* _Problem statement_: Set down, word for word, only the lines from the start of the records through the line bearing "none -> purple 1x4 plate [441,213,631,338]"; include no pictures.

(Scene comparison data)

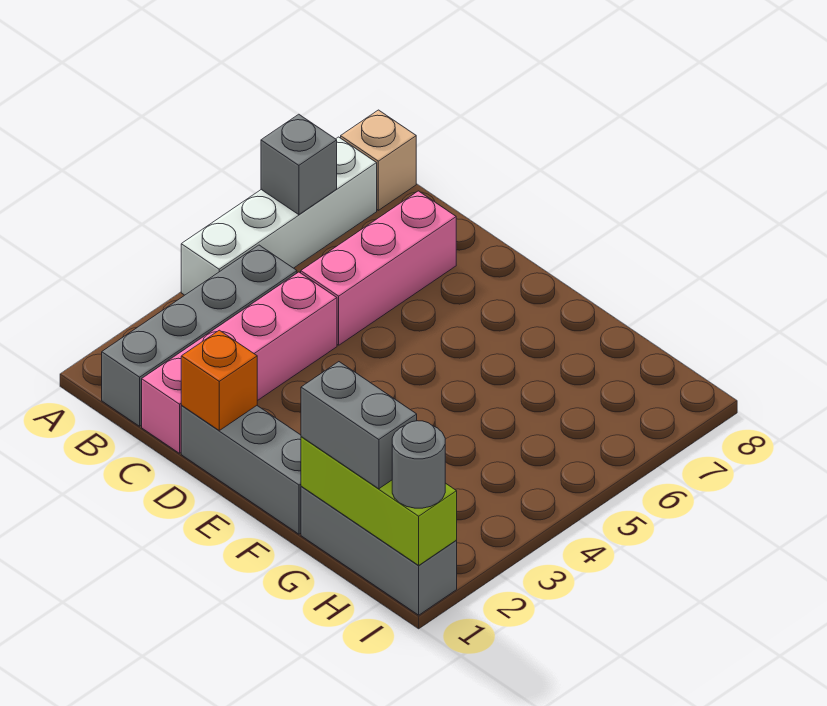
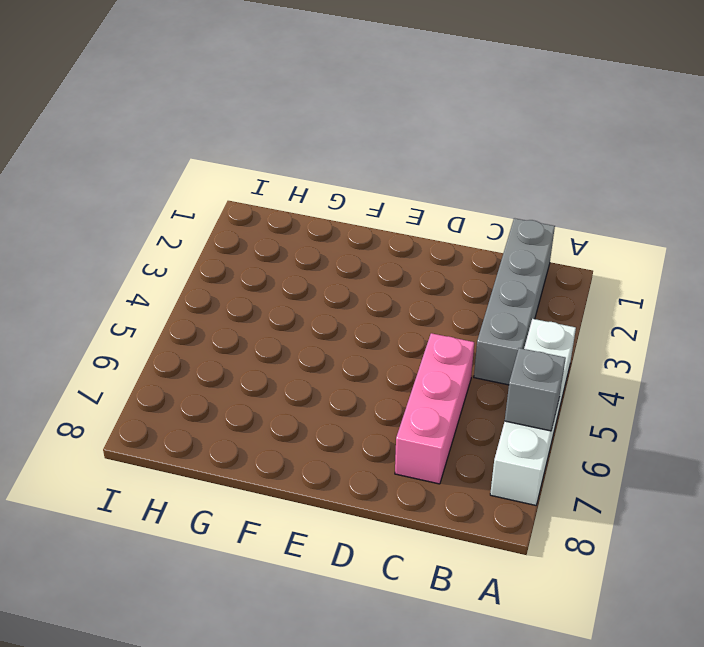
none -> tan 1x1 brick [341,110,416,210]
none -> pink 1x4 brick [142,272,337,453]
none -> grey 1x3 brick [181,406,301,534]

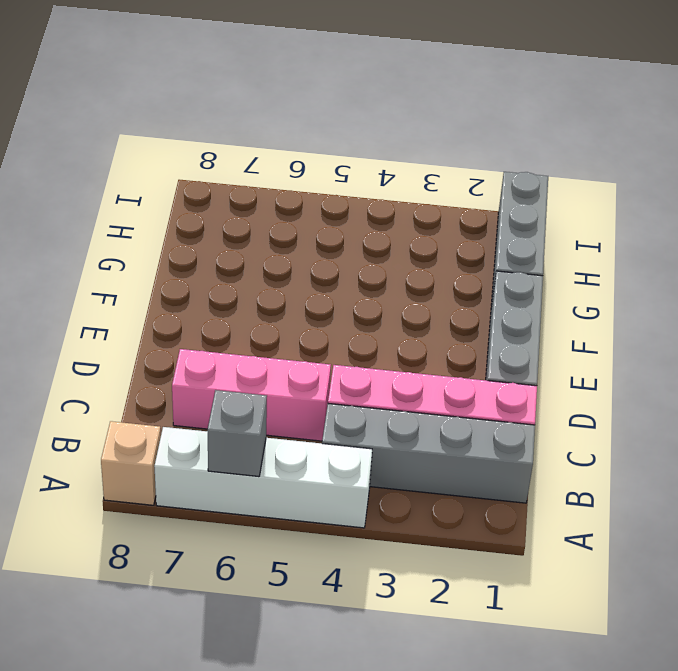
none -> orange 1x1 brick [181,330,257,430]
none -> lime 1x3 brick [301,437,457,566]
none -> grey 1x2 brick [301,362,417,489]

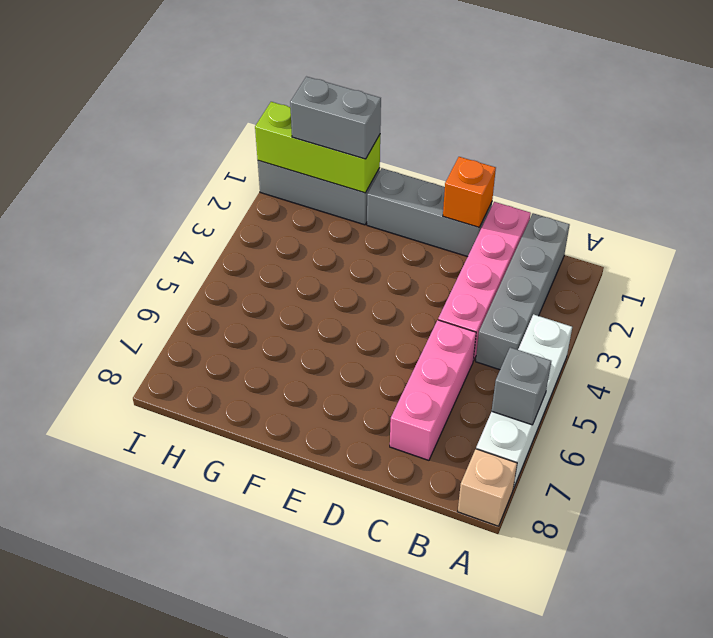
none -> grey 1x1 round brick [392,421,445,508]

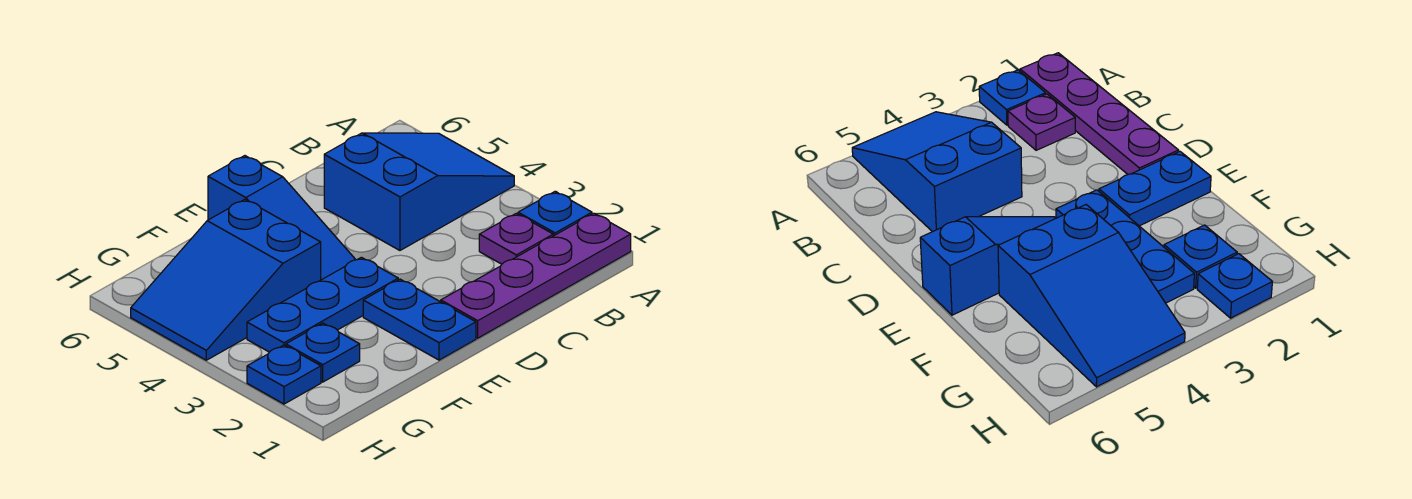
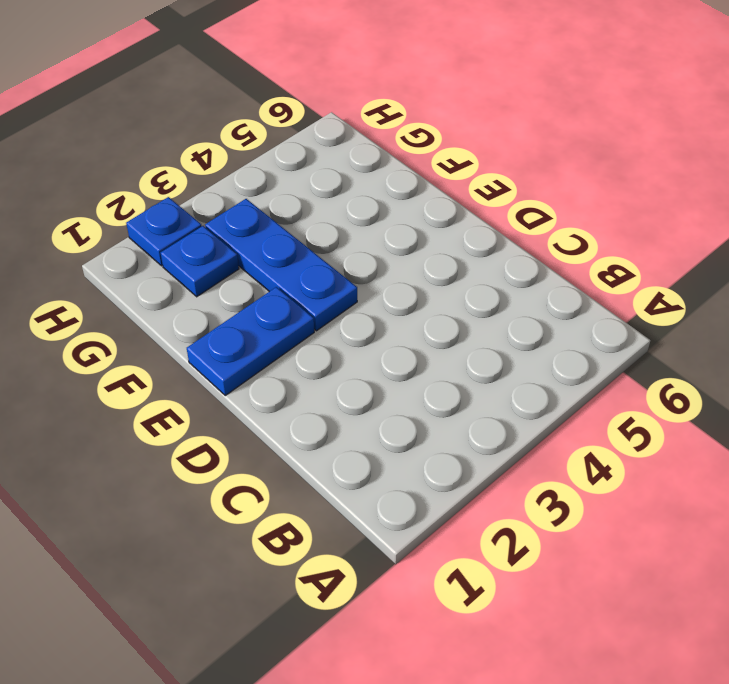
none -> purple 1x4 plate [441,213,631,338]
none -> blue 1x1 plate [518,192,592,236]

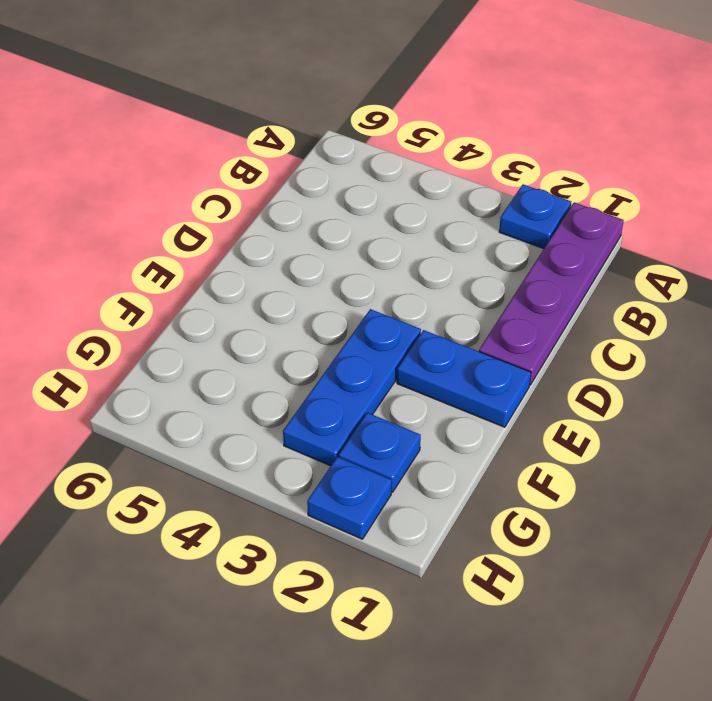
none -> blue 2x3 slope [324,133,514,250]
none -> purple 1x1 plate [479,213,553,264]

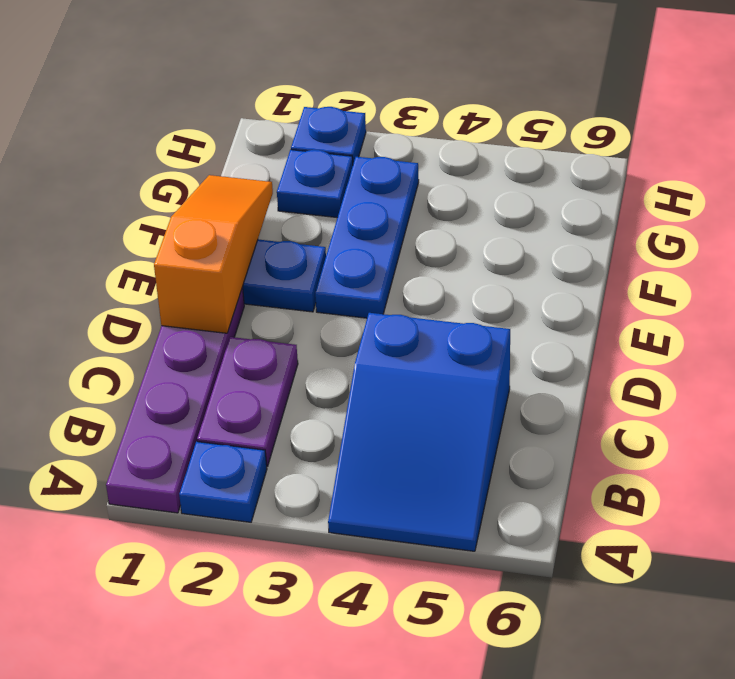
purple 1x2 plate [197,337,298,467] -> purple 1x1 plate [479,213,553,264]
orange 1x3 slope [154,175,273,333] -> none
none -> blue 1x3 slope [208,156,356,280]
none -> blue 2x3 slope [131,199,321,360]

* _Solved exercise_:
none -> tan 1x1 brick [341,110,416,210]
none -> pink 1x4 brick [142,272,337,453]
none -> grey 1x3 brick [181,406,301,534]

none -> orange 1x1 brick [181,330,257,430]
none -> lime 1x3 brick [301,437,457,566]
none -> grey 1x2 brick [301,362,417,489]

none -> grey 1x1 round brick [392,421,445,508]

none -> purple 1x4 plate [441,213,631,338]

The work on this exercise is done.